GOAL OF THE EXERCISE:
The entries are to be written out word for word, with their images left out.

EXCERPTED DATA:
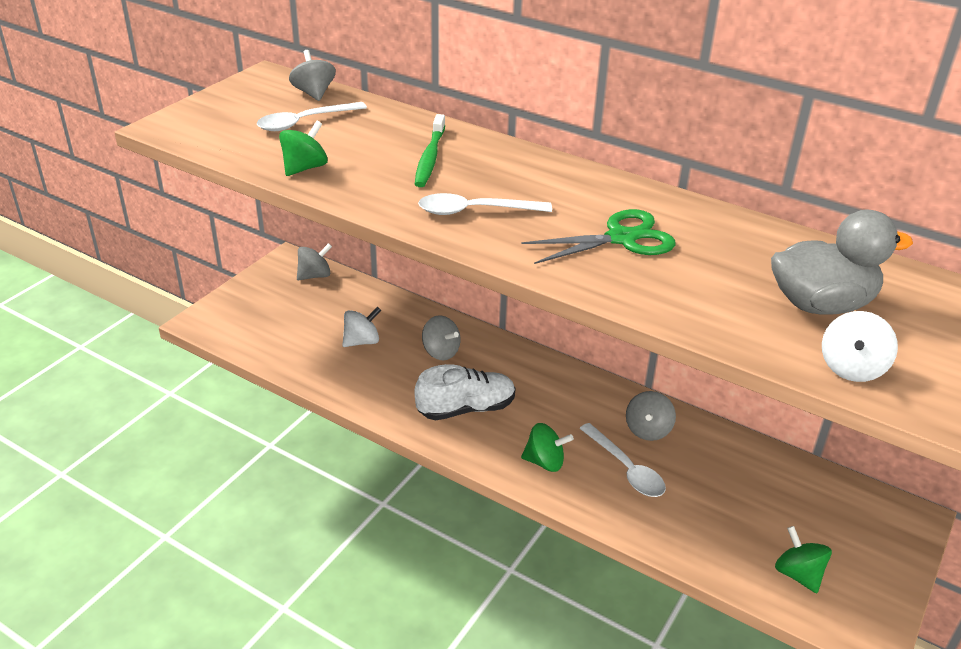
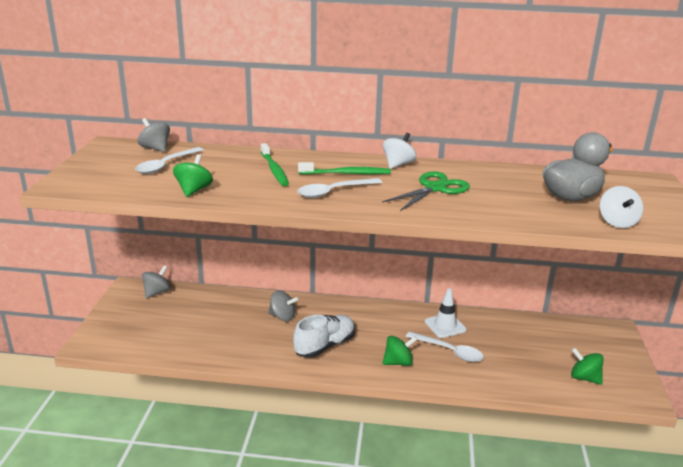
camera: 25 degrees left, 10 degrees down
white spinning top [342,307,381,347] -> white spinning top moved to [383,133,416,169]
grey spinning top [626,391,676,441] -> white traffic cone [425,288,467,338]
none -> green toothbrush [298,162,391,174]

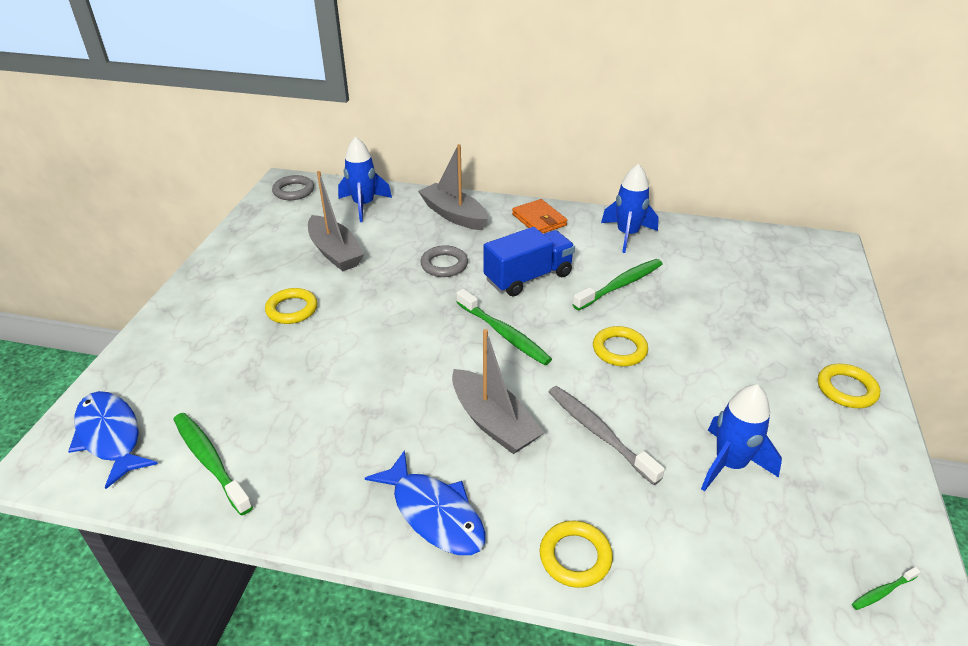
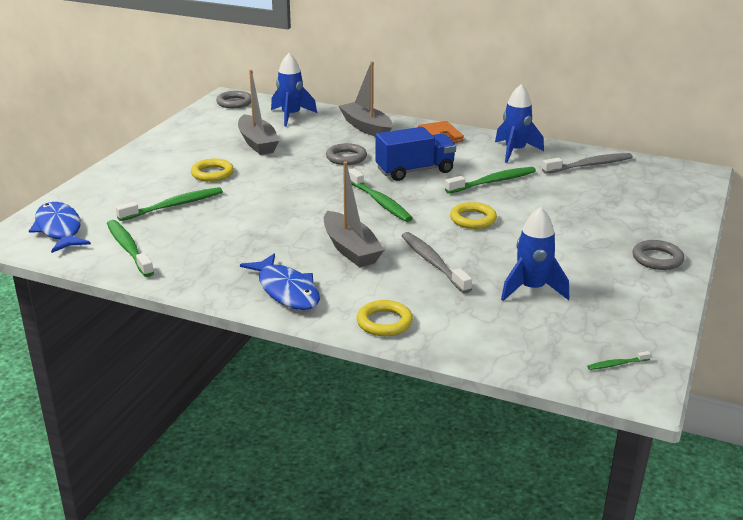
camera: 10 degrees right, 10 degrees down
yellow ring [818,364,880,408] -> grey ring [633,240,684,270]
none -> green toothbrush [116,187,223,221]
none -> grey toothbrush [542,153,633,174]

COMPLETED TASK:
camera: 25 degrees left, 10 degrees down
white spinning top [342,307,381,347] -> white spinning top moved to [383,133,416,169]
grey spinning top [626,391,676,441] -> white traffic cone [425,288,467,338]
none -> green toothbrush [298,162,391,174]

camera: 10 degrees right, 10 degrees down
yellow ring [818,364,880,408] -> grey ring [633,240,684,270]
none -> green toothbrush [116,187,223,221]
none -> grey toothbrush [542,153,633,174]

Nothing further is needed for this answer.